• **PROVIDED ENTRIES**

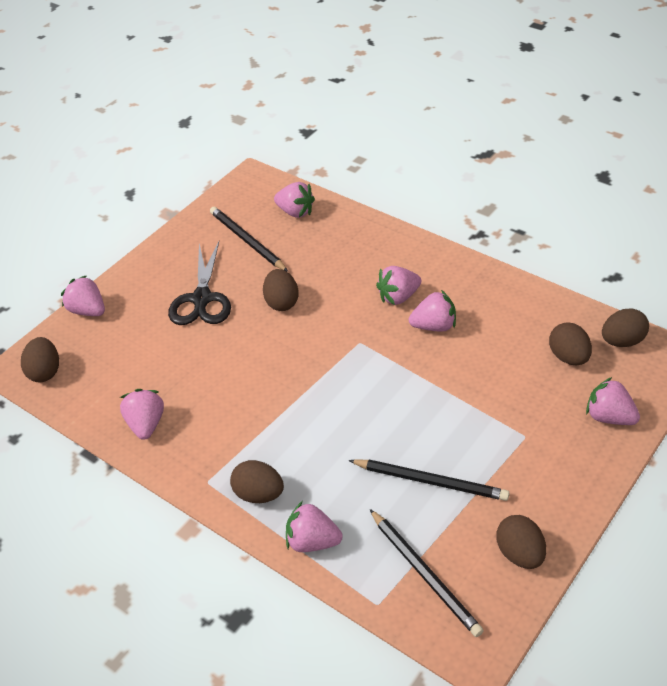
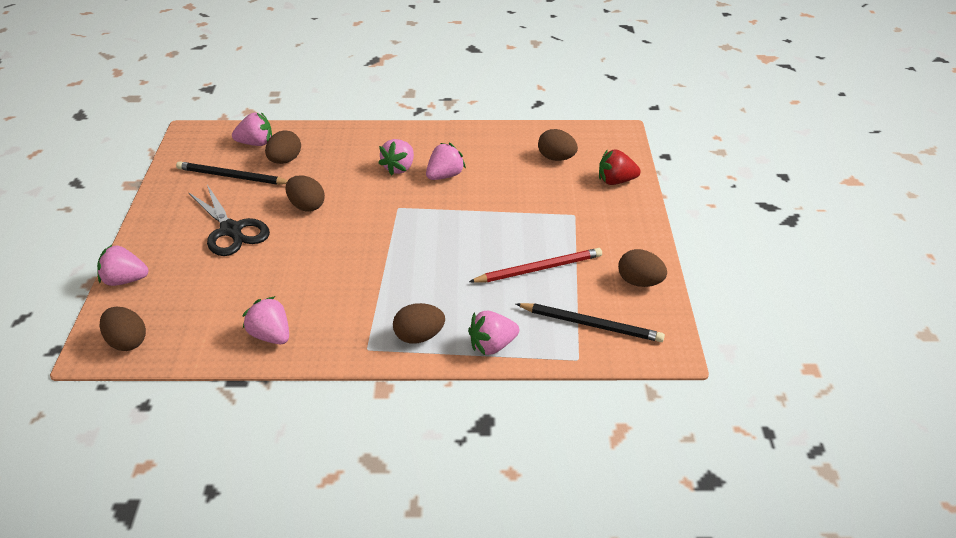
camera: 40 degrees left, 5 degrees down
(431, 481) = (539, 269): black pencil -> red pencil
(609, 417) = (616, 181): pink strawberry -> red strawberry
(622, 341) = (581, 136): brown egg -> brown egg (285, 160)

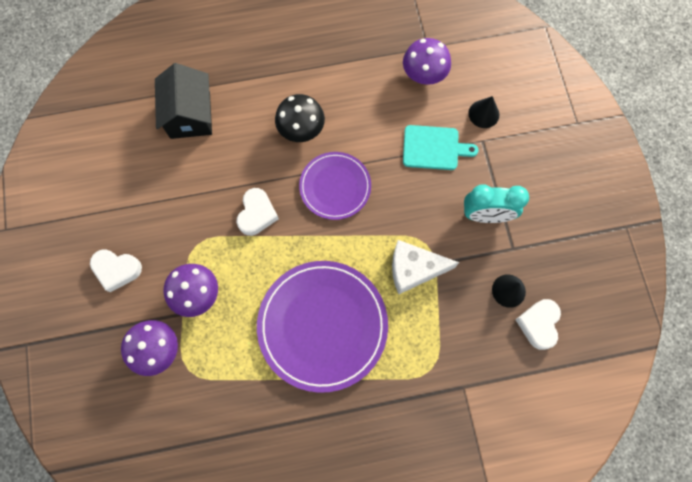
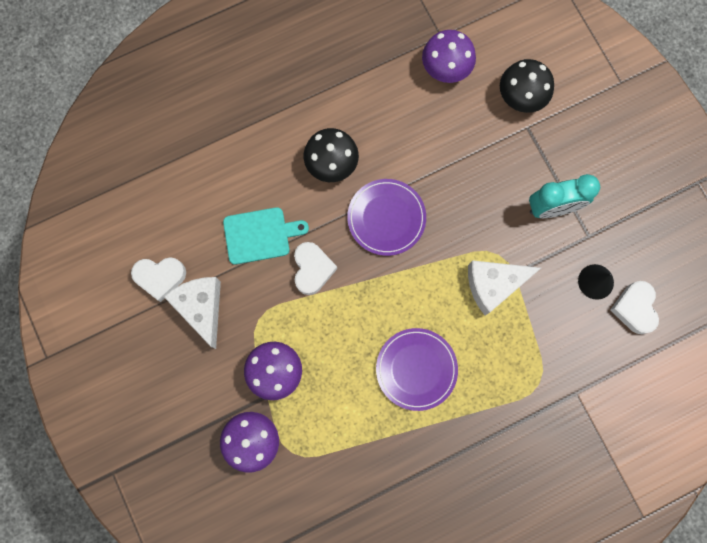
camera: 15 degrees left, 5 degrees up
(117, 270) = (182, 369): white heart -> white heart (160, 277)
(150, 222) = (201, 308): none -> white cheese
(190, 115) = (206, 178): black house -> none
(322, 325) = (416, 369): purple plate -> purple plate, size x0.59
(434, 148) = (478, 148): turquoise cutting board -> turquoise cutting board (260, 235)
(483, 114) = (521, 97): black cone -> black mushroom

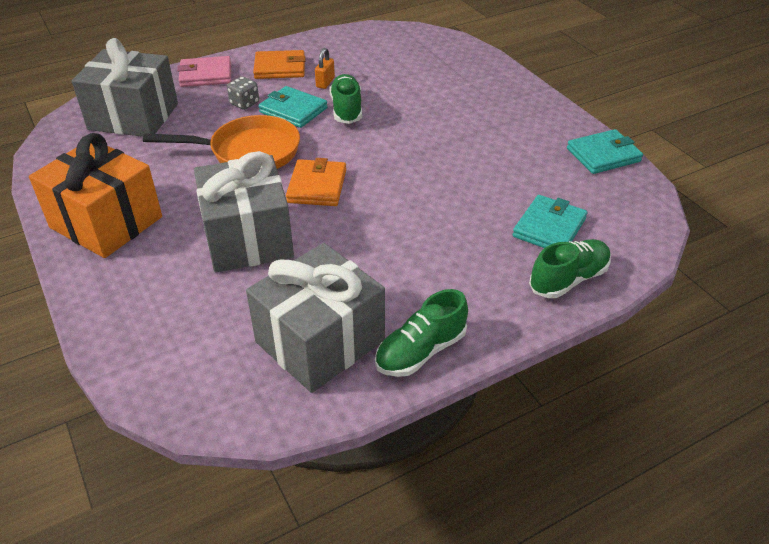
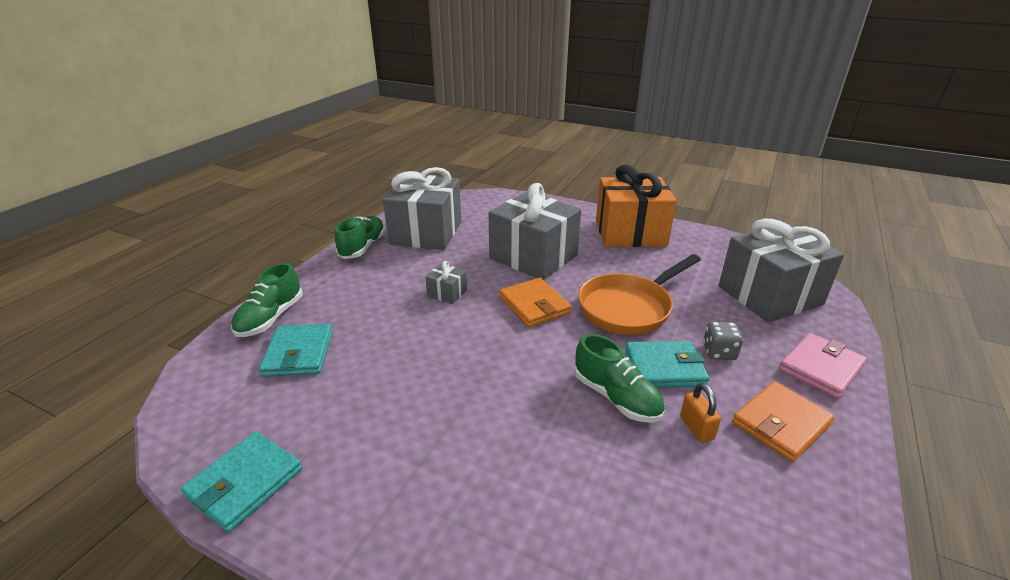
camera: 145 degrees right, 10 degrees down
(379, 232) = (447, 293): none -> grey gift

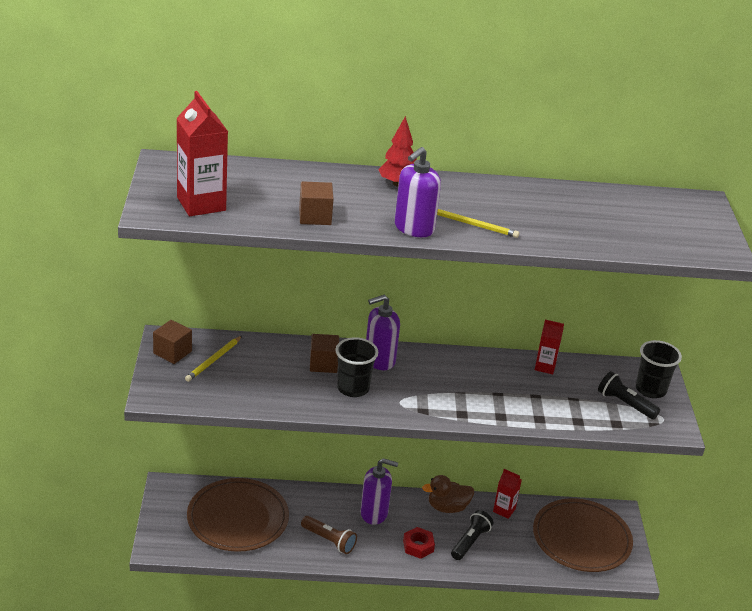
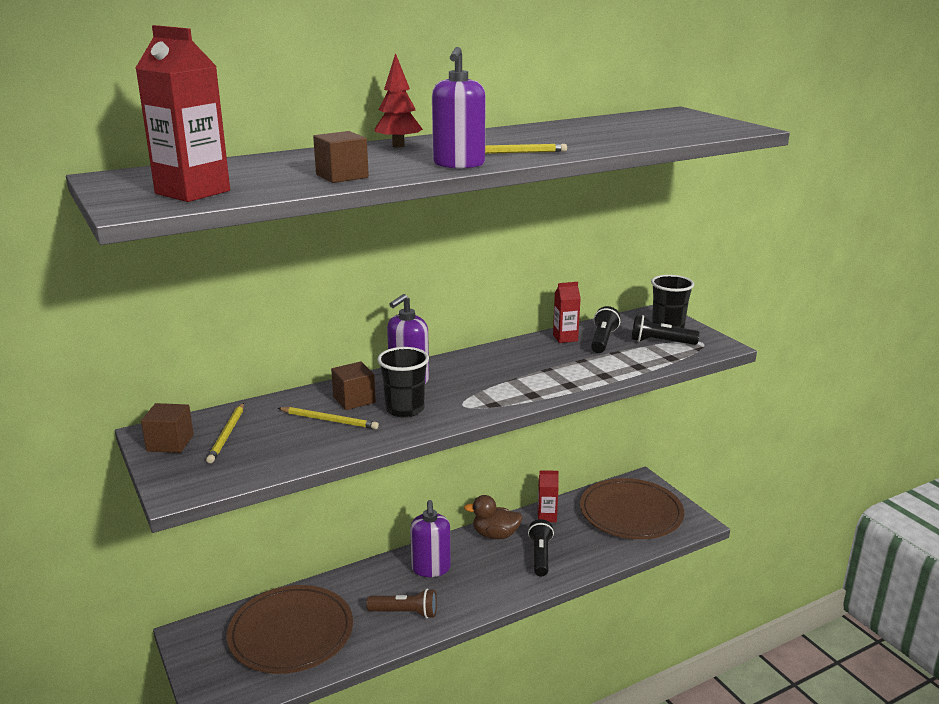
camera: 25 degrees left, 10 degrees down
(291, 376) = (329, 420): none -> yellow pencil
(374, 513) = (431, 568): purple soap dispenser -> purple soap dispenser turned 105 degrees clockwise
(418, 546) = (496, 580): red nut -> none
(447, 507) = (495, 535): brown duck -> brown duck turned 45 degrees clockwise
(575, 382) = (603, 340): none -> black flashlight

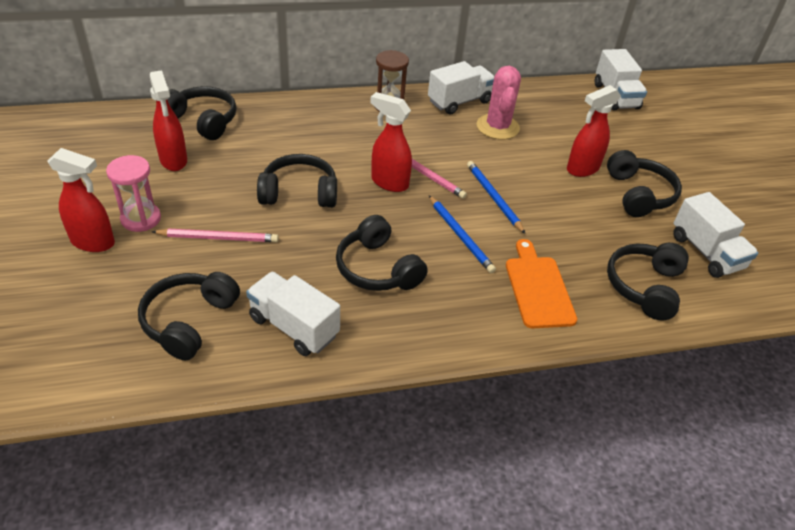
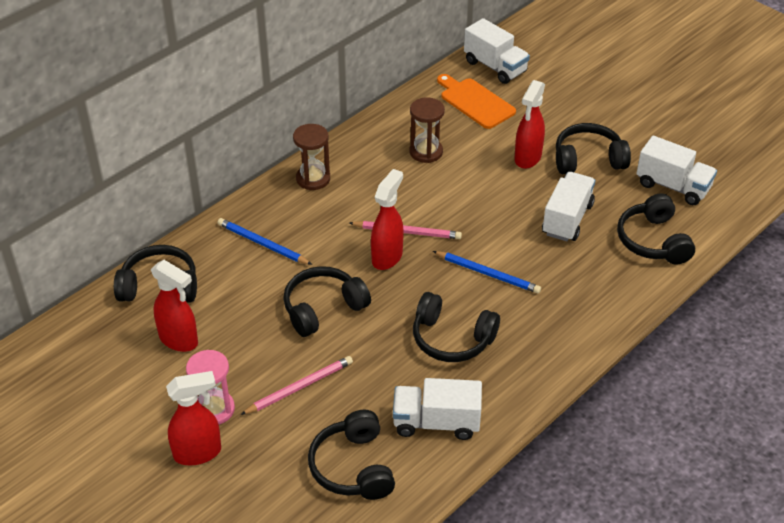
camera: 30 degrees left, 0 degrees up
(389, 182) = (387, 257): red spray bottle -> red spray bottle turned 120 degrees clockwise
(459, 101) = (370, 142): white truck -> white truck (567, 219)
(493, 198) = (483, 224): blue pencil -> blue pencil (262, 244)
(497, 127) = (426, 152): pink cactus -> brown hourglass
(538, 288) = (582, 286): orange cutting board -> orange cutting board (475, 102)
(638, 194) = (588, 159): black headphones -> black headphones turned 60 degrees counterclockwise

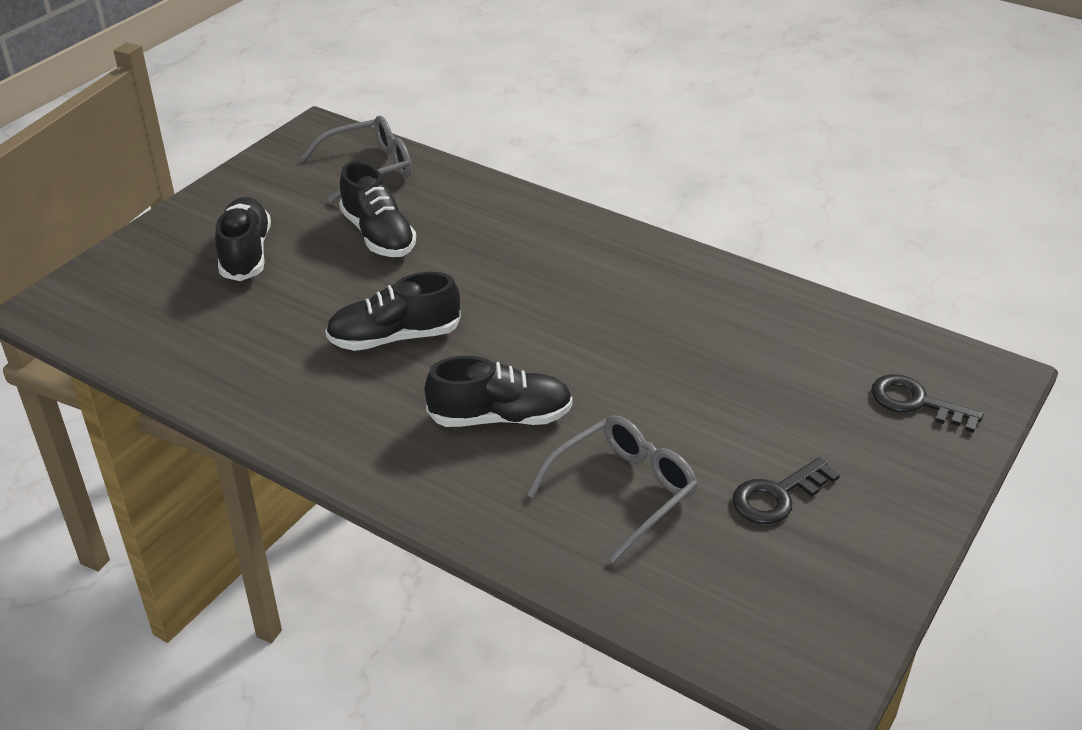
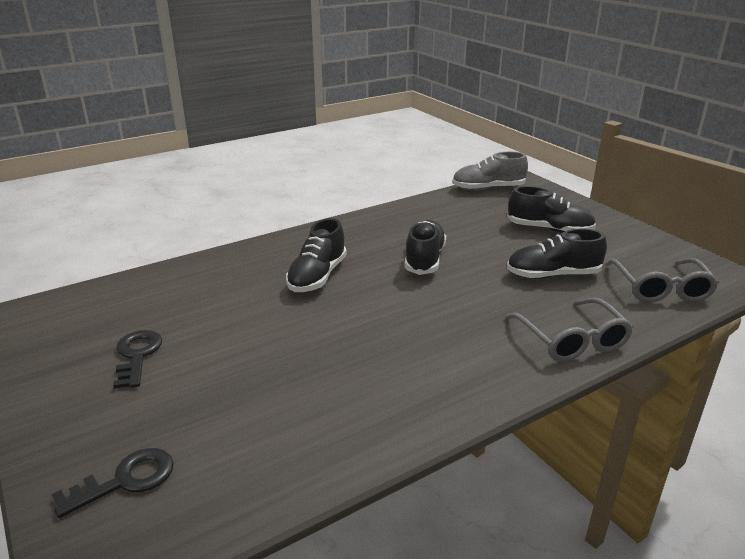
camera: 115 degrees right, 10 degrees down
(102, 332) = (488, 188): none -> grey shoe
(622, 492) = (213, 299): grey glasses -> grey glasses (571, 340)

• **EXERCISE DETAILS**
From the records above, transcribe only the stretch from the line with "camera: 25 degrees left, 10 degrees down" through the line with "(497, 127) = (426, 152): pink", keeping both ends. Omit pictures.

• **WRITTEN RESPONSE**
camera: 25 degrees left, 10 degrees down
(291, 376) = (329, 420): none -> yellow pencil
(374, 513) = (431, 568): purple soap dispenser -> purple soap dispenser turned 105 degrees clockwise
(418, 546) = (496, 580): red nut -> none
(447, 507) = (495, 535): brown duck -> brown duck turned 45 degrees clockwise
(575, 382) = (603, 340): none -> black flashlight

camera: 30 degrees left, 0 degrees up
(389, 182) = (387, 257): red spray bottle -> red spray bottle turned 120 degrees clockwise
(459, 101) = (370, 142): white truck -> white truck (567, 219)
(493, 198) = (483, 224): blue pencil -> blue pencil (262, 244)
(497, 127) = (426, 152): pink cactus -> brown hourglass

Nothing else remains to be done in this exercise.